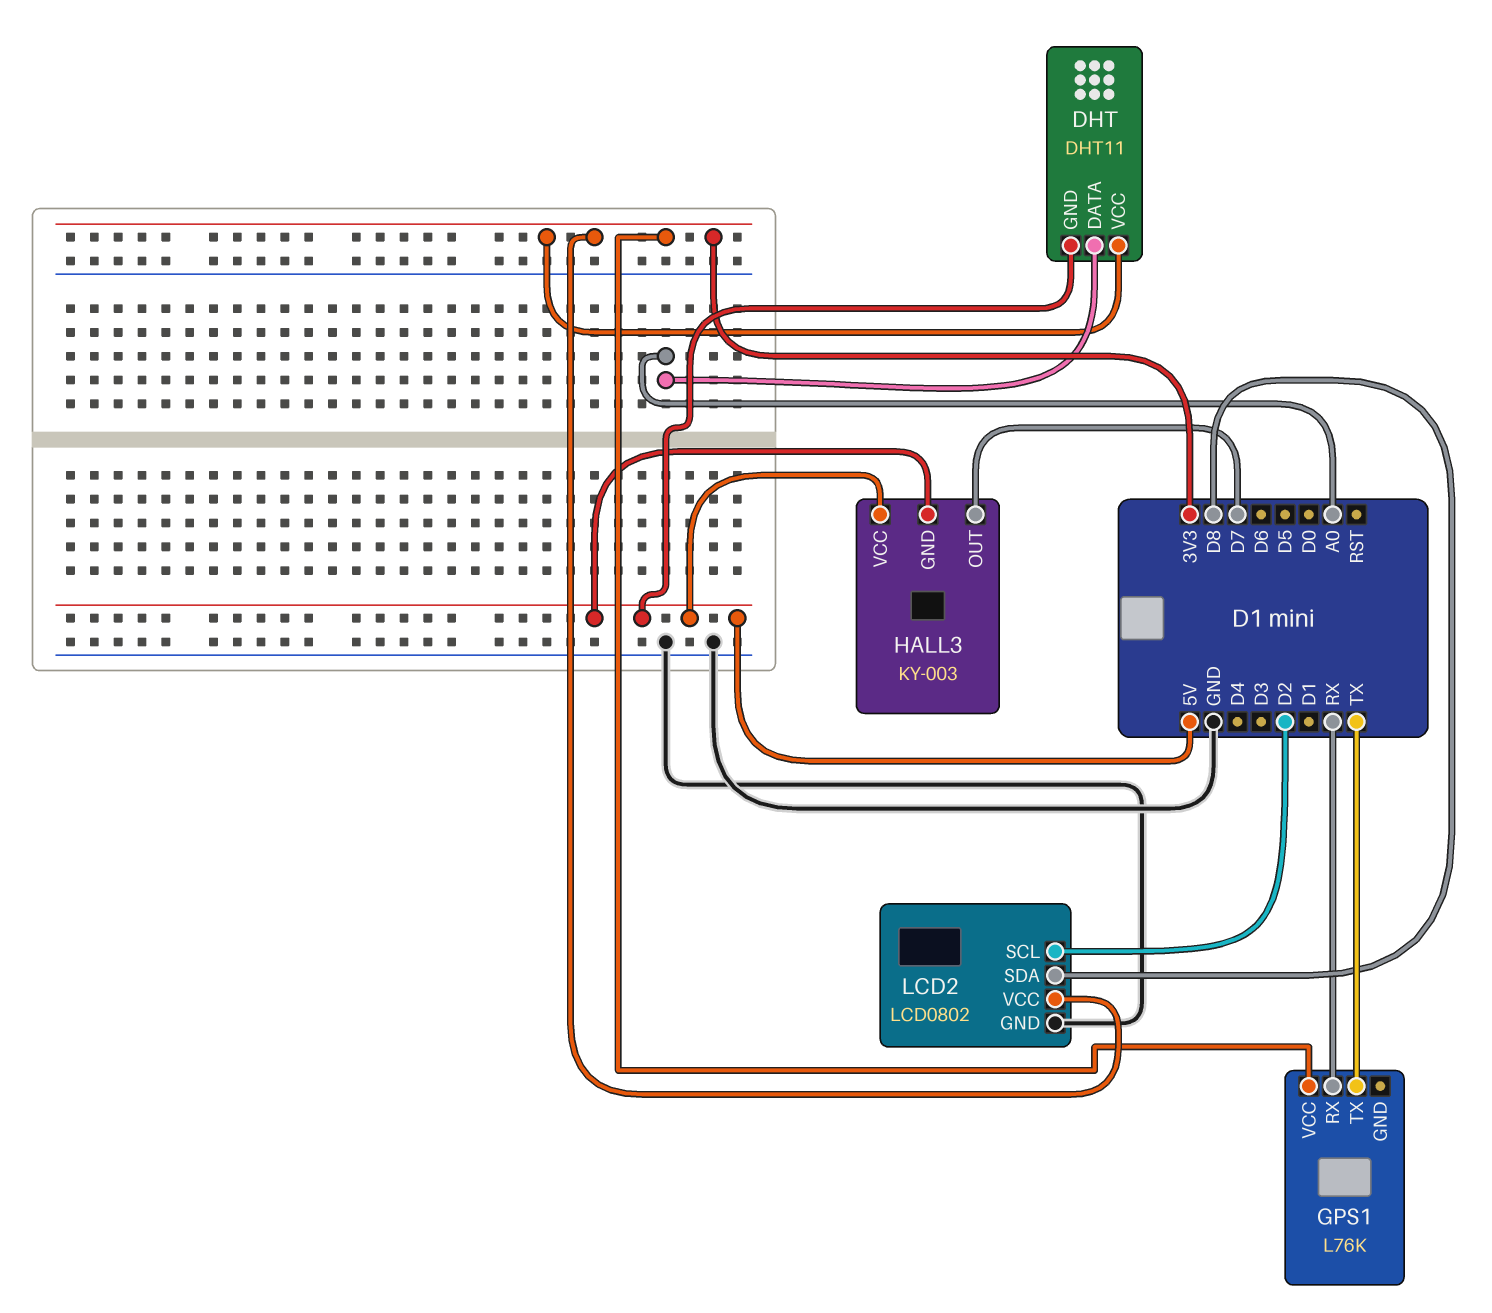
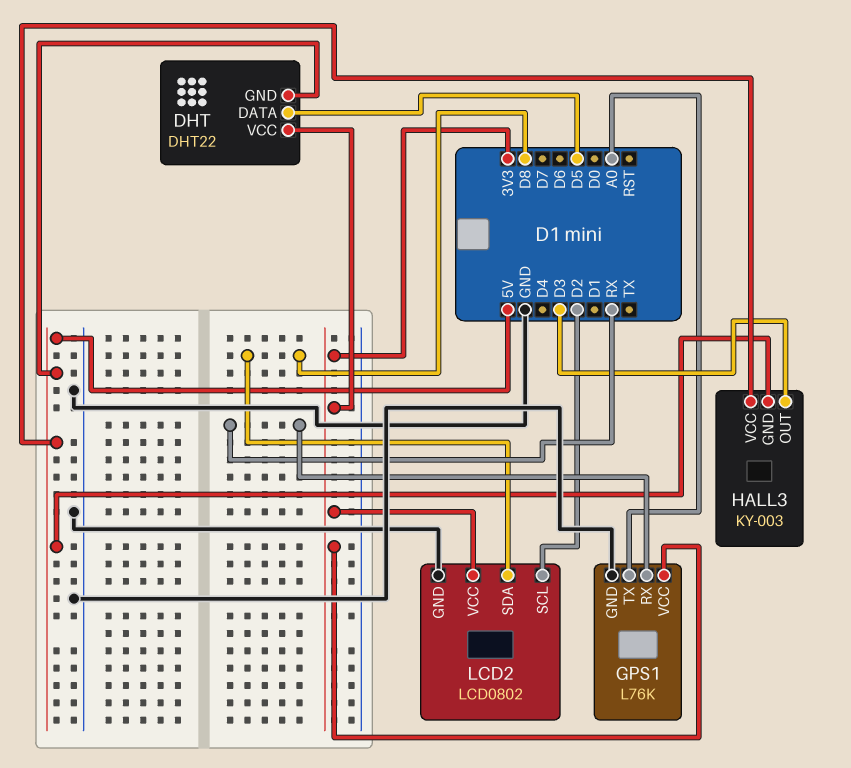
DHT: DHT11 -> DHT22
DHT pin DATA: A0 -> D5
GPS1 pin GND: none -> GND
GPS1 pin TX: TX -> A0
HALL3 pin OUT: D7 -> D3

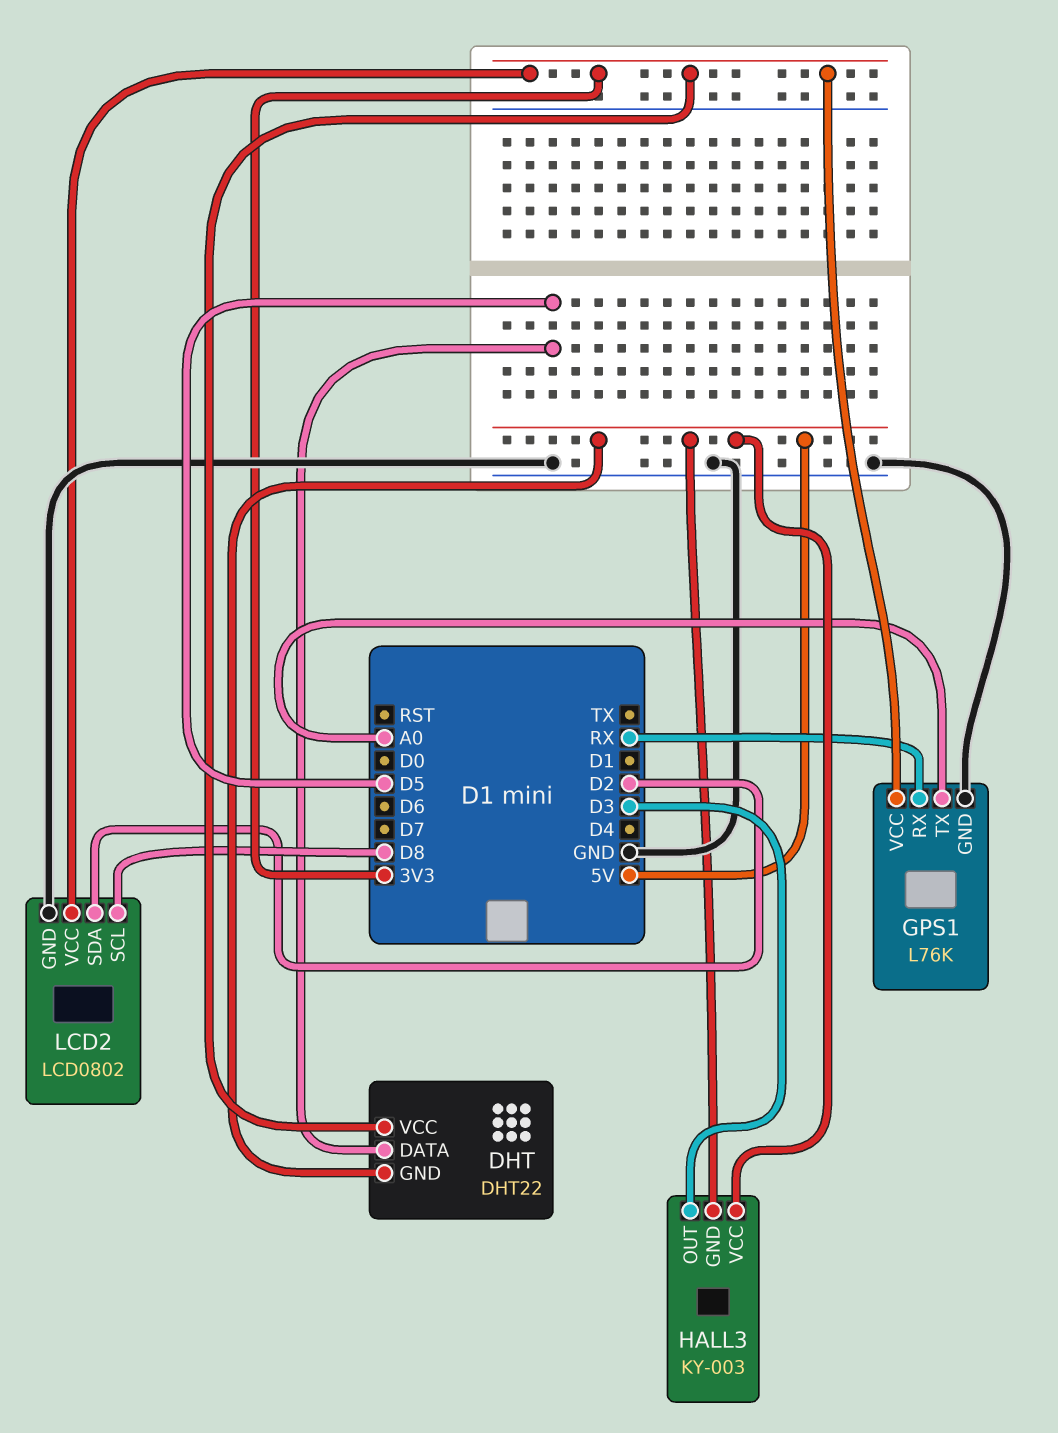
LCD2 pin SCL: D2 -> D8
LCD2 pin SDA: D8 -> D2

++++++++++

■ WHAT YOU ARE ASKED TO DO
Copy out exactly the lines that run from the line containing "HALL3 pin OUT: D7 -> D3" through the last line of the material, and nothing more; omit the pictures.

■ RESULT BELOW
HALL3 pin OUT: D7 -> D3

LCD2 pin SCL: D2 -> D8
LCD2 pin SDA: D8 -> D2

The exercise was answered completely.